Start of Block

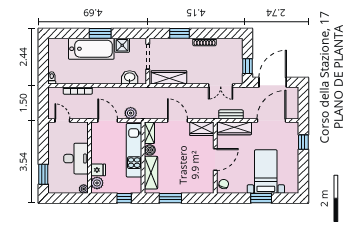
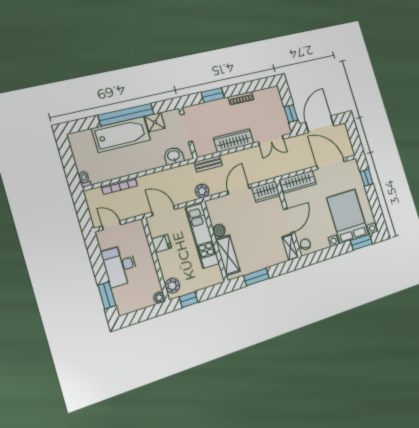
window: (100, 33) -> (126, 115), width x2.11
wardrobe: (169, 77) -> (234, 141), moved
plant: (131, 113) -> (202, 191), moved
bench: (231, 114) -> (208, 164), moved
door: (178, 120) -> (238, 190), hinge flipped
door: (271, 120) -> (331, 164), hinge flipped
shelving: (149, 133) -> (290, 247), moved
desk: (76, 159) -> (120, 266), moved, turned 180
fridge: (98, 170) -> (161, 244), moved
bed with nightstands: (266, 172) -> (348, 216), width x1.36
window: (124, 198) -> (189, 300), moved
window: (261, 198) -> (361, 242), moved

End of Block

Among the entries, count how many lines hold the string "flipped", then state only that number.

Completed exercise: 2